- **WORK REQUIRED**: Using the records below, give again exactly the lines from the line that contains "none -> tan 1x1 brick [156,239,226,321]" through the line that contains "none -> white 1x2 brick [308,247,382,338]", both ends included, and only those.
-- AVAILABLE RECORDS follows --
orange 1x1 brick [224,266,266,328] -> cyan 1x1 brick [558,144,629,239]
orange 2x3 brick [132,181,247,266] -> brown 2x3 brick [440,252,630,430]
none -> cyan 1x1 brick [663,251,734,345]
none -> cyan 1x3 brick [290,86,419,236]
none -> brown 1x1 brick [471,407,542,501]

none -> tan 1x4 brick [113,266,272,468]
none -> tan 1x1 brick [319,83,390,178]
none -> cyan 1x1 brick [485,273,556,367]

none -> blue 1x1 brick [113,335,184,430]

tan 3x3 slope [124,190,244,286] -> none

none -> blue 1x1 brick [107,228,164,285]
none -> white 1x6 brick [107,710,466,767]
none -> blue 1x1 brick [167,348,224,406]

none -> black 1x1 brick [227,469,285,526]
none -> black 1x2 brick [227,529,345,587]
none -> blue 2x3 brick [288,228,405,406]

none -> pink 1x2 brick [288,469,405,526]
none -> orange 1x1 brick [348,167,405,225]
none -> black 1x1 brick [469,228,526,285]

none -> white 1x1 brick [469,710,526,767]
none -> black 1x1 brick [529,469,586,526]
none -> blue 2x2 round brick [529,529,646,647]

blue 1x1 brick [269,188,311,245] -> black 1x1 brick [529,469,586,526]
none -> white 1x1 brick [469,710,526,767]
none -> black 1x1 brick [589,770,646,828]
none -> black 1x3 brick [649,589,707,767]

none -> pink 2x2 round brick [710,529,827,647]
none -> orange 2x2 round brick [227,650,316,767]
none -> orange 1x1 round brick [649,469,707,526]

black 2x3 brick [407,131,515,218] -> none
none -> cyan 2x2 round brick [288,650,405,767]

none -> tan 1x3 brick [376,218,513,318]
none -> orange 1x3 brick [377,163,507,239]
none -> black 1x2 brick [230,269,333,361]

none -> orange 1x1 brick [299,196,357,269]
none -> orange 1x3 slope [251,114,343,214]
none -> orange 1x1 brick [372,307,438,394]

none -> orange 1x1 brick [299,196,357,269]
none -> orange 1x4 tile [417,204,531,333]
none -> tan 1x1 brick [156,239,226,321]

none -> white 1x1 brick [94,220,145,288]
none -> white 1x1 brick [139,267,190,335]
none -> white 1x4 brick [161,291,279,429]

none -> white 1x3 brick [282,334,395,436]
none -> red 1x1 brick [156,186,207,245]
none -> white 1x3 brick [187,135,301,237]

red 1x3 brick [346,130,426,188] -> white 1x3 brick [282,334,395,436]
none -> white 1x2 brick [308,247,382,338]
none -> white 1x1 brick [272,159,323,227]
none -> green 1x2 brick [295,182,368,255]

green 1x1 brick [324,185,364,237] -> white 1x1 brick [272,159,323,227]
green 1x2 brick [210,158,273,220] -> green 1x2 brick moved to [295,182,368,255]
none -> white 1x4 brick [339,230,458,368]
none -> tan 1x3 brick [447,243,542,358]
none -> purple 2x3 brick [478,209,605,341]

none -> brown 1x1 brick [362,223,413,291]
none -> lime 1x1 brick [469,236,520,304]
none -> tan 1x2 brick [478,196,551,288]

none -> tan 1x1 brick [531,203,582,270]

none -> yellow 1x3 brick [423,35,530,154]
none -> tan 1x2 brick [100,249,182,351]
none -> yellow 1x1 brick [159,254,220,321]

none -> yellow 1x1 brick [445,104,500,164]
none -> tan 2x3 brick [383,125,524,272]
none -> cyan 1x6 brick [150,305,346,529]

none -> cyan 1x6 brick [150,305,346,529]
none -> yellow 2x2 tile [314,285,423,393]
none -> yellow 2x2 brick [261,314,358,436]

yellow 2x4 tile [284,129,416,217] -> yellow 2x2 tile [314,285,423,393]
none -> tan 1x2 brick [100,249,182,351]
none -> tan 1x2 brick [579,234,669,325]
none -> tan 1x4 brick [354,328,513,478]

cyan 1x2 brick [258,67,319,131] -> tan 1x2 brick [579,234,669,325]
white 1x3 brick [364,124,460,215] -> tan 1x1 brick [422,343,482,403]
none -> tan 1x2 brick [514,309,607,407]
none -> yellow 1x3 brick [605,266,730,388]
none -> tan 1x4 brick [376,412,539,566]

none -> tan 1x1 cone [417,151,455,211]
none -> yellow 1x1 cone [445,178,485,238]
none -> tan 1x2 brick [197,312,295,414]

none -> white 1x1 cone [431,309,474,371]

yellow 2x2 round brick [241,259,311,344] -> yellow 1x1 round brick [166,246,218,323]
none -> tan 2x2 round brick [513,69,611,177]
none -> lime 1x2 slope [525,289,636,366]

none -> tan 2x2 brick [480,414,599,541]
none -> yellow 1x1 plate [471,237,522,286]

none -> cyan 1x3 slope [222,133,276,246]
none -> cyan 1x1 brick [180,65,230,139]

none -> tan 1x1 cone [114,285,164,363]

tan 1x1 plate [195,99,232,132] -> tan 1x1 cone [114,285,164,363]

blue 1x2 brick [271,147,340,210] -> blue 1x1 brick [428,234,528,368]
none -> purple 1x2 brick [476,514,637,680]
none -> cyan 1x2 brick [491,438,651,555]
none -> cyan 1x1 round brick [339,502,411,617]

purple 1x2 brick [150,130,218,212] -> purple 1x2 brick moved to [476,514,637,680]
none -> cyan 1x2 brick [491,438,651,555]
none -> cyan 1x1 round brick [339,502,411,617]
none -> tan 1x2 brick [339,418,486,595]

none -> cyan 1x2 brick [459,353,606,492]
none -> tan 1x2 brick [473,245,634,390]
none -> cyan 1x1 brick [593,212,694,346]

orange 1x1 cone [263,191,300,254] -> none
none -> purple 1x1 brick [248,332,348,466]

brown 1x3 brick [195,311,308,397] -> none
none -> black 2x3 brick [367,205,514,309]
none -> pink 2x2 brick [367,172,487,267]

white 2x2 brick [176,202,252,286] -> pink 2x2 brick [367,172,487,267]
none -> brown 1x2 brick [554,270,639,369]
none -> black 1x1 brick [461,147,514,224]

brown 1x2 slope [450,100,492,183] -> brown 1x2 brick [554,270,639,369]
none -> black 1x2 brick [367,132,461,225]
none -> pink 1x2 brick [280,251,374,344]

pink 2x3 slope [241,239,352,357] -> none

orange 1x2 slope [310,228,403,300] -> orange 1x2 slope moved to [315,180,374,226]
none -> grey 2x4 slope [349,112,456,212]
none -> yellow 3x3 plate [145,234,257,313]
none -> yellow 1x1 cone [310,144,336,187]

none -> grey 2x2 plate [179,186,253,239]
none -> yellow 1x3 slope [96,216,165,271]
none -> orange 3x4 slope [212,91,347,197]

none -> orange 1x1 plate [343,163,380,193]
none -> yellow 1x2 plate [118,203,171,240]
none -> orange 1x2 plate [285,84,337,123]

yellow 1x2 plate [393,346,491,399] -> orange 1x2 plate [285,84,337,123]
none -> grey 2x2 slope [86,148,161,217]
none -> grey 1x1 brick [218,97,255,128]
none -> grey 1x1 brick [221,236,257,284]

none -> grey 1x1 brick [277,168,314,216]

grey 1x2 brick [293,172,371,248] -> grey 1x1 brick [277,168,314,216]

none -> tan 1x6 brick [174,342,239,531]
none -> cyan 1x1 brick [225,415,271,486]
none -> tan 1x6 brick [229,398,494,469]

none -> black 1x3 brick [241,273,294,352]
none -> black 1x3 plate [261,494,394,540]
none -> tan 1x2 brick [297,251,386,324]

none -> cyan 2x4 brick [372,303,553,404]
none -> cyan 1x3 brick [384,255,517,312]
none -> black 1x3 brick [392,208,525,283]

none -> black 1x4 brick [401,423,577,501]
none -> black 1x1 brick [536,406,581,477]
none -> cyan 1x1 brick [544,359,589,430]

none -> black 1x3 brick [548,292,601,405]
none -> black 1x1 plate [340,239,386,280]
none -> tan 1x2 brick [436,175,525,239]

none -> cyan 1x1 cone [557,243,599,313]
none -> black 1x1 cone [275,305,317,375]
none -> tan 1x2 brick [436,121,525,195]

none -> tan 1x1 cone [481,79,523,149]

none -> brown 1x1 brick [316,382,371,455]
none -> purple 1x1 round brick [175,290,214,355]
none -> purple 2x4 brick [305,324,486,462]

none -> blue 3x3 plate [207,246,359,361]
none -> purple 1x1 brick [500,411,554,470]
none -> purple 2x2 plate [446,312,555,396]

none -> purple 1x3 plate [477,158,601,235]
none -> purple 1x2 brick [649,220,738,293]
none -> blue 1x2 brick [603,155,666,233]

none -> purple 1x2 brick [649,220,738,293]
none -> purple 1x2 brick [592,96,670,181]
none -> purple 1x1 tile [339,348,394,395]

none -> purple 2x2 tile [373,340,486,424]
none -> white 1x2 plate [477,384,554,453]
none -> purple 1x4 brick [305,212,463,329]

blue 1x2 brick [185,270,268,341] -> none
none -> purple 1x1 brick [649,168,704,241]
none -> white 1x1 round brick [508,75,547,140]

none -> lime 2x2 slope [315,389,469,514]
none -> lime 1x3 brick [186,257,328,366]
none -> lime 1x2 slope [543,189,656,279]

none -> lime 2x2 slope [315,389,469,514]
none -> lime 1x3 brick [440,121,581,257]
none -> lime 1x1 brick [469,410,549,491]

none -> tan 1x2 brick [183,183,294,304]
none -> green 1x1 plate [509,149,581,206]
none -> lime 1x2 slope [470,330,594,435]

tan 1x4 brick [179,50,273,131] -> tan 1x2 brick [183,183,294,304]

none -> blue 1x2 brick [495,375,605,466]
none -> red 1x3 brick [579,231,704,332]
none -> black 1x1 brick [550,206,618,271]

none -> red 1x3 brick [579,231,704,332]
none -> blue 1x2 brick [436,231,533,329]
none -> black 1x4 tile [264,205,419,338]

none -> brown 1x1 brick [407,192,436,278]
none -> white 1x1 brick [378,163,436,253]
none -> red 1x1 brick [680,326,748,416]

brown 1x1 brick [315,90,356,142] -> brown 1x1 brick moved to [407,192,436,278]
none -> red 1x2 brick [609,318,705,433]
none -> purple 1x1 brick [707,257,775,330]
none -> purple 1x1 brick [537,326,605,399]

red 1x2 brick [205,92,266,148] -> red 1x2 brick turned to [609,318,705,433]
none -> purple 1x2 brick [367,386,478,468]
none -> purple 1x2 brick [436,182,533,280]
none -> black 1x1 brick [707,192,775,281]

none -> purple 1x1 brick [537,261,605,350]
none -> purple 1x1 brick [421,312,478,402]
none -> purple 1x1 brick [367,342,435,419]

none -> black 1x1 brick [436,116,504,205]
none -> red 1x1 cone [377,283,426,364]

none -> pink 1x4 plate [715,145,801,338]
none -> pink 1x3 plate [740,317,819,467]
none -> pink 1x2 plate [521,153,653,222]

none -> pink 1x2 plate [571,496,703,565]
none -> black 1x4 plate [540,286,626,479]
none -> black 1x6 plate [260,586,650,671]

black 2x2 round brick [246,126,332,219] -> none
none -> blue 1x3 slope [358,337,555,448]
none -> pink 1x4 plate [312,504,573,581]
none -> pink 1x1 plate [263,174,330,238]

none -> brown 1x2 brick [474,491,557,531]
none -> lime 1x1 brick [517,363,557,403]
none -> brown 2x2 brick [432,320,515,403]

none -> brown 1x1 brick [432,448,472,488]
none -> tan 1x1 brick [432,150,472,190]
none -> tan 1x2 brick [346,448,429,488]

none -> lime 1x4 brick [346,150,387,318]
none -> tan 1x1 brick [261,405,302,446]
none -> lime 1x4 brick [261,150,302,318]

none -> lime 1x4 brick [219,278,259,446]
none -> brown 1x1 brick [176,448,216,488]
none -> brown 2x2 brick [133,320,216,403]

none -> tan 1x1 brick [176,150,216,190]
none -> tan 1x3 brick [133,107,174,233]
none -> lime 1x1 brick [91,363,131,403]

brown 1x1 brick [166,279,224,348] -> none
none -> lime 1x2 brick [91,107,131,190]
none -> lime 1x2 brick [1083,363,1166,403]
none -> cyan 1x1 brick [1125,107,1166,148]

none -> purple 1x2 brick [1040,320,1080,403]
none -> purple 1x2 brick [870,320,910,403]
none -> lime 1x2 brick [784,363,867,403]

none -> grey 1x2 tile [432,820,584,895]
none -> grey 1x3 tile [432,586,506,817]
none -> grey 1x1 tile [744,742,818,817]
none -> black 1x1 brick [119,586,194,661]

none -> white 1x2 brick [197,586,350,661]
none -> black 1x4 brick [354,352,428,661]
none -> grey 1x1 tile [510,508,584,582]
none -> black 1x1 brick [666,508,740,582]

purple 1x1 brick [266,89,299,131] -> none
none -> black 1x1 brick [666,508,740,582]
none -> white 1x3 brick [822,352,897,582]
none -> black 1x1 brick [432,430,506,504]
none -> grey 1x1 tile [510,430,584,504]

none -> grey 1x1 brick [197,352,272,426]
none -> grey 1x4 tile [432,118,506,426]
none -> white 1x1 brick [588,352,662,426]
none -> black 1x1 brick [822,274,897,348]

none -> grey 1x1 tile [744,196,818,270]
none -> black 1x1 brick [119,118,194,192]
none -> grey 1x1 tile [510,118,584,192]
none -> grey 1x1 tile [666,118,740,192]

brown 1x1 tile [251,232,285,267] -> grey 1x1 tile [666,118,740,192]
-- AVAILABLE RECORDS concluded --
- **WRITTEN REPLY**:
none -> tan 1x1 brick [156,239,226,321]

none -> white 1x1 brick [94,220,145,288]
none -> white 1x1 brick [139,267,190,335]
none -> white 1x4 brick [161,291,279,429]

none -> white 1x3 brick [282,334,395,436]
none -> red 1x1 brick [156,186,207,245]
none -> white 1x3 brick [187,135,301,237]

red 1x3 brick [346,130,426,188] -> white 1x3 brick [282,334,395,436]
none -> white 1x2 brick [308,247,382,338]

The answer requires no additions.